### Job
Exactly and only the lines from the line holding "All buildings are outlined." to the end of the records should be reproduced. Leave pictures out.

(Stored items from a collection)
_____

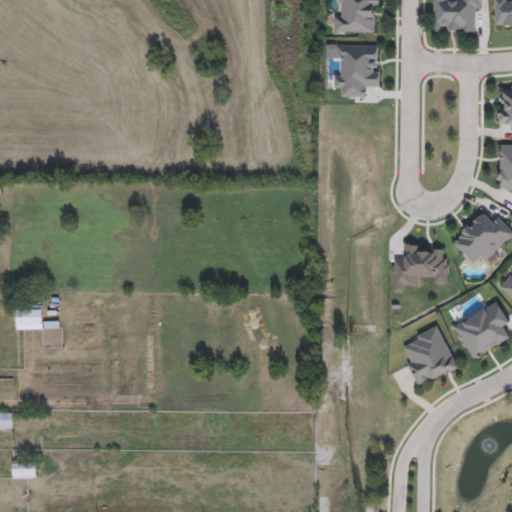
[(334,12),(342,12),(342,3),(337,3),(337,0),(377,0),(377,32),(333,32),(334,12)]
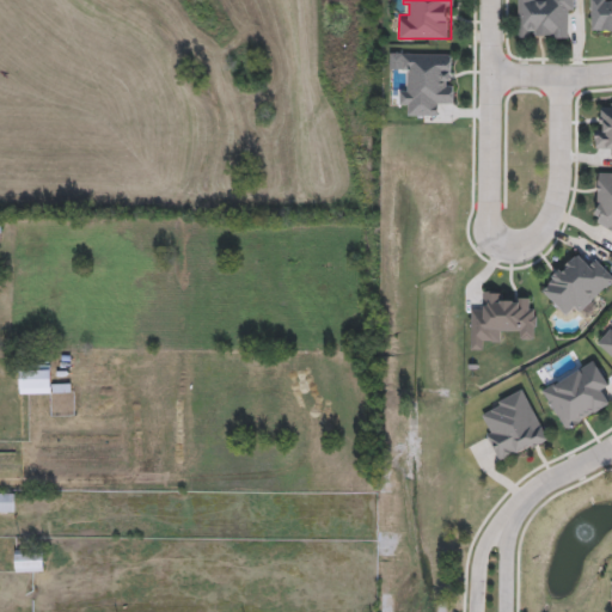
[(518,38),(518,0),(571,0),(573,38),(518,38)]
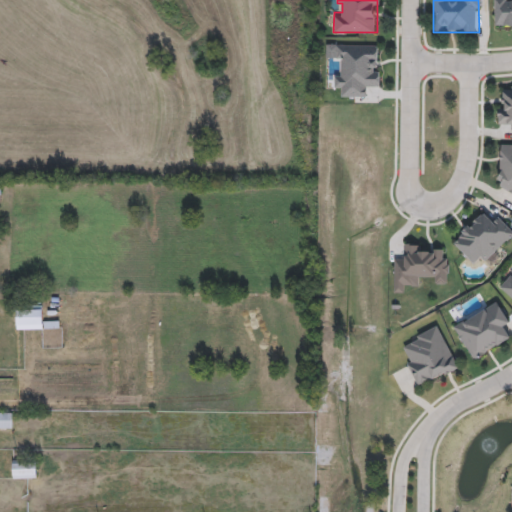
[(511,0),(511,25),(494,26),(494,0),(511,0)]
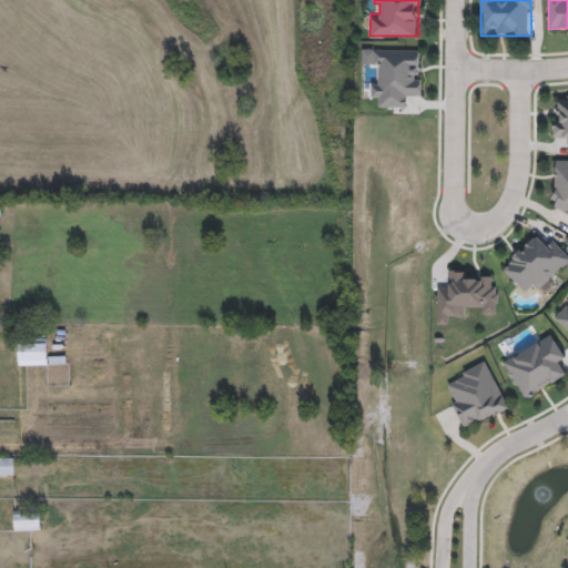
[(421,49),(421,95),(408,95),(408,107),(379,107),(379,97),(369,97),(369,78),(372,78),(372,49),(421,49)]
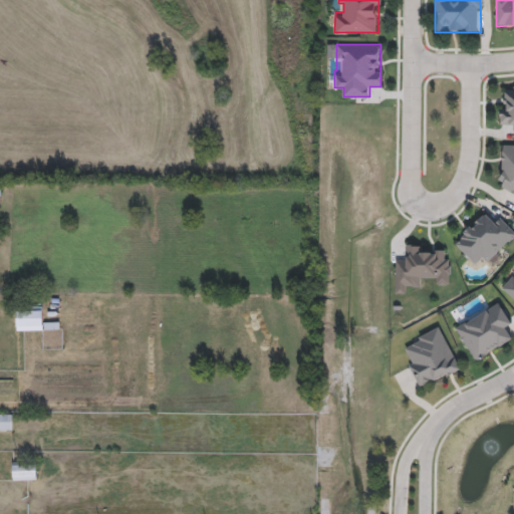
[(513,84),(513,135),(510,135),(510,124),(499,124),(499,104),(507,104),(507,84),(513,84)]
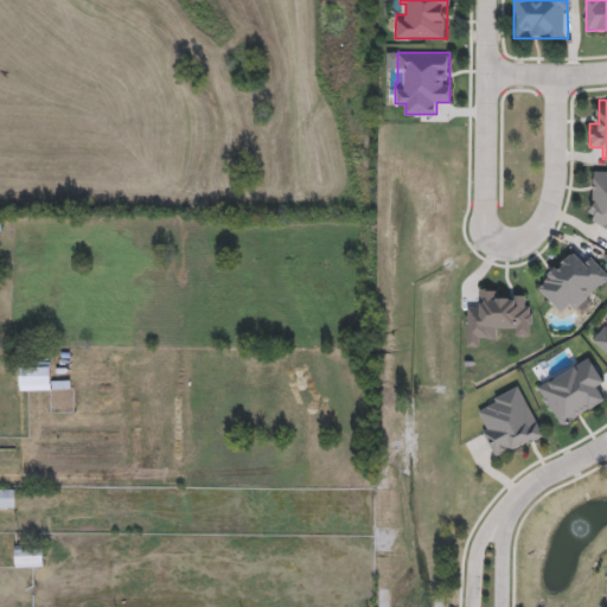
[(606,171),(606,224),(590,224),(592,171),(606,171)]
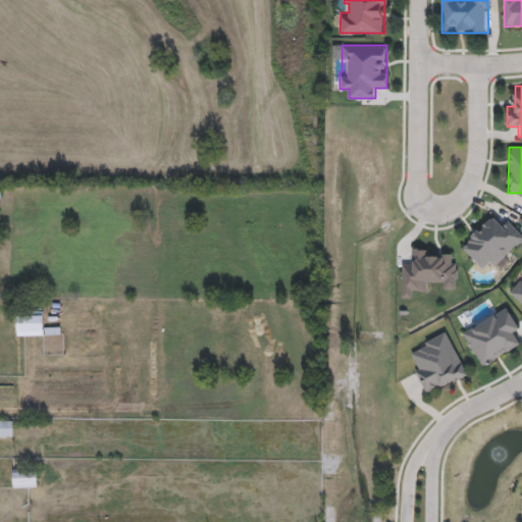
[(460,245),(490,216),(499,225),(506,218),(521,235),(521,240),(496,266),(489,259),(481,267),(460,245)]
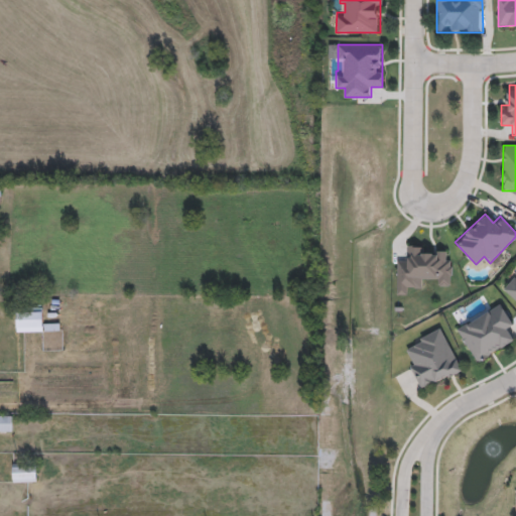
[(396,294),(397,259),(407,259),(407,245),(426,246),(426,253),(452,254),(450,282),(423,282),(423,286),(407,286),(407,294),(396,294)]
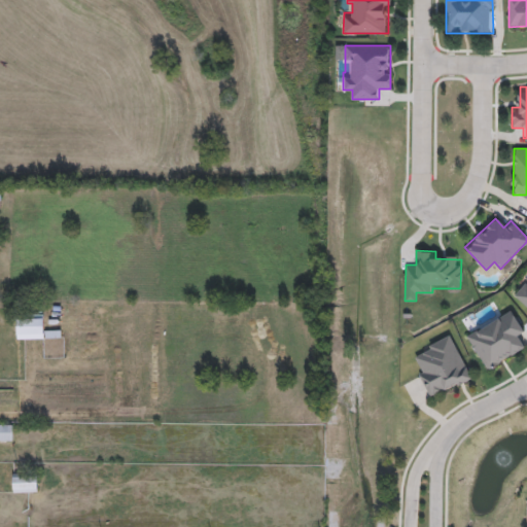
[(526,307),(514,294),(526,279),(526,307)]
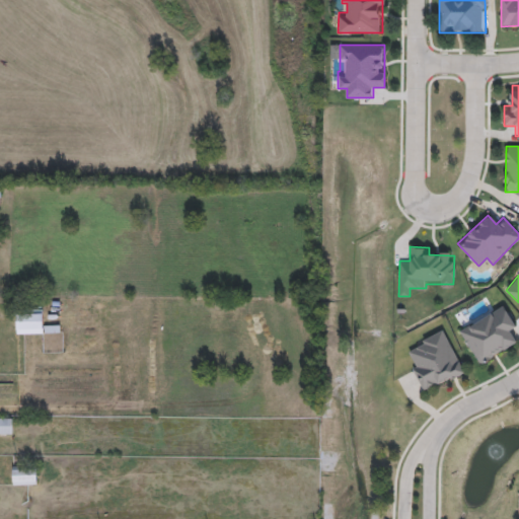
[(510,334),(516,343),(479,365),(459,329),(503,303),(518,328),(510,334)]
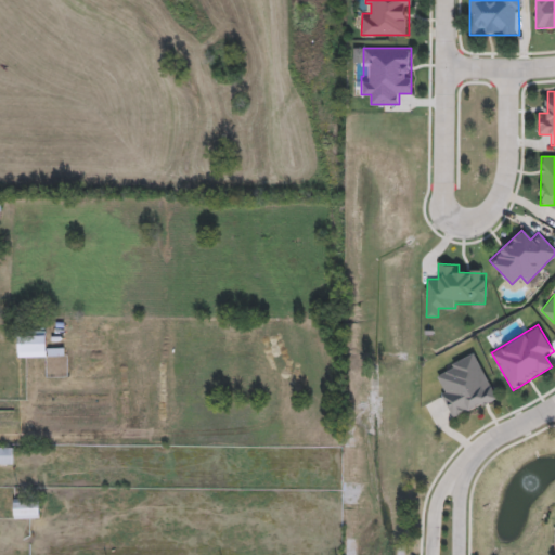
[(17,356),(17,332),(47,332),(47,349),(62,349),(62,356),(17,356)]
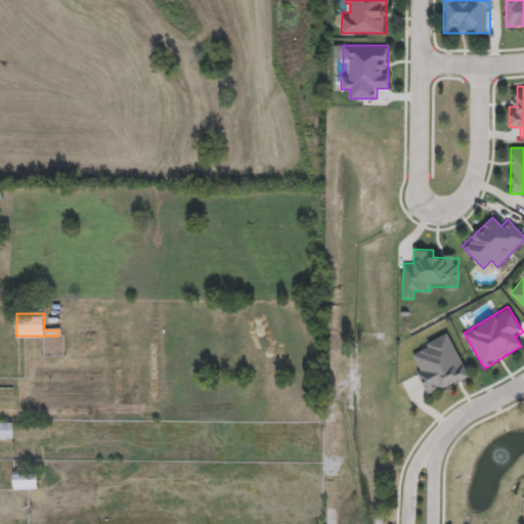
[(428,395),(408,351),(449,333),(469,377),(428,395)]
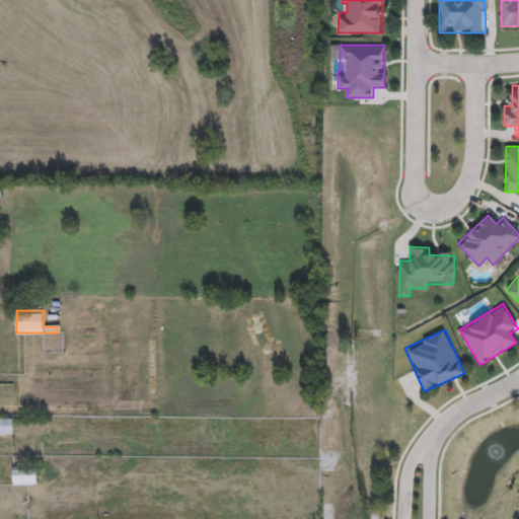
[(0,434),(0,424),(11,424),(11,434),(0,434)]
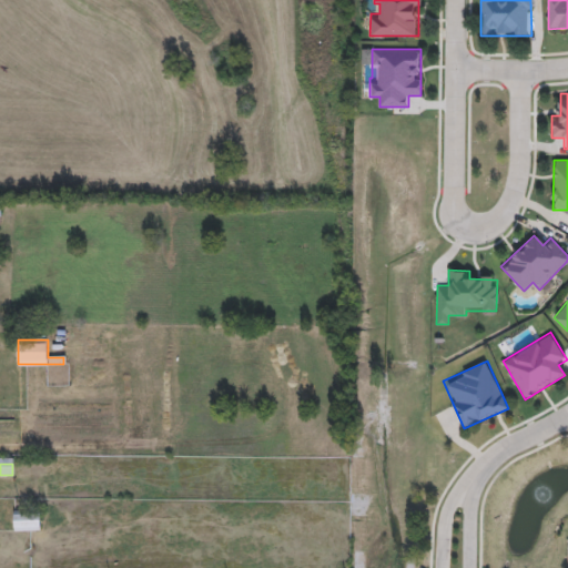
[(40,529),(16,530),(14,511),(40,511),(40,529)]
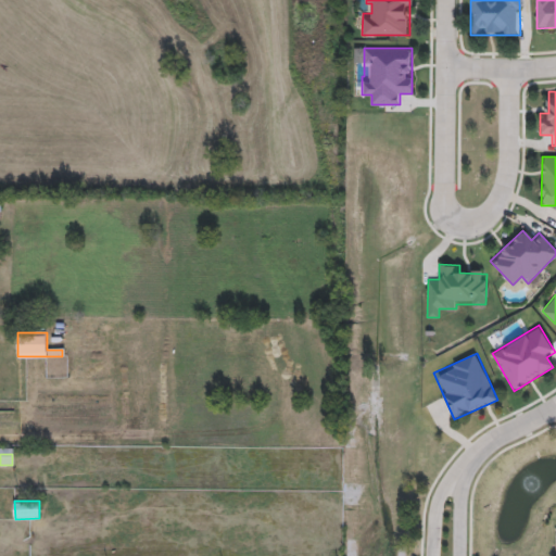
All buildings are outlined.
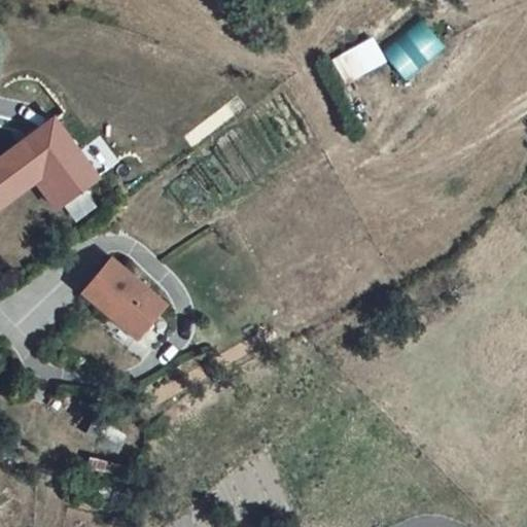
[(378,48),(401,78),(443,45),(419,16),(378,48)]
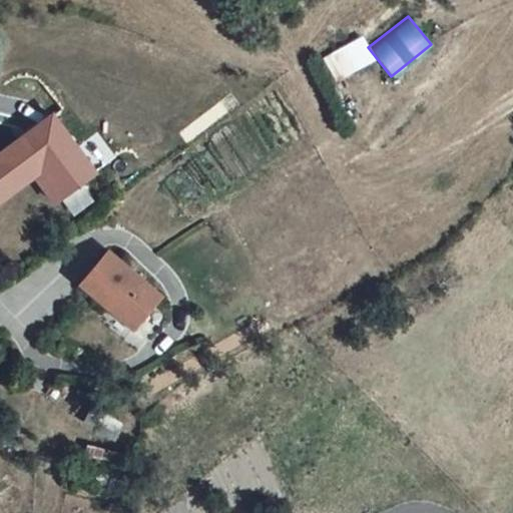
[(362,35),(324,55),(337,79),(375,60),(362,35)]
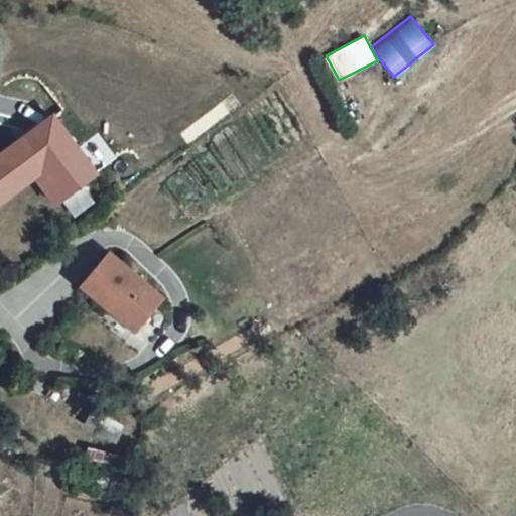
[(35,129),(59,161),(80,190),(111,167),(67,106),(35,129)]
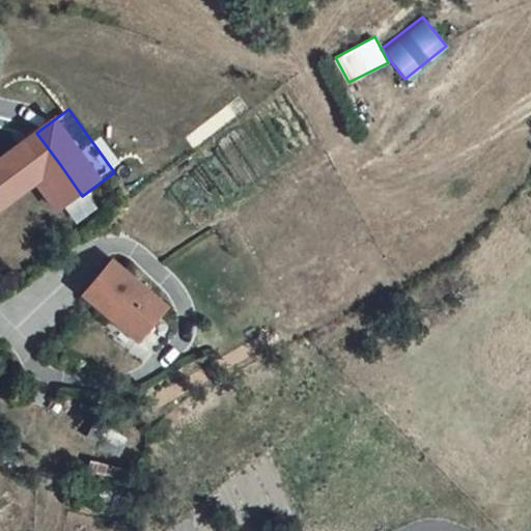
[(72,203),(82,196),(61,166),(51,173),(72,203)]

_____

### Written answer
All buildings are outlined.
[(378,48),(401,78),(443,45),(419,16),(378,48)]
[(362,35),(324,55),(337,79),(375,60),(362,35)]
[(35,129),(59,161),(80,190),(111,167),(67,106),(35,129)]
[(72,203),(82,196),(61,166),(51,173),(72,203)]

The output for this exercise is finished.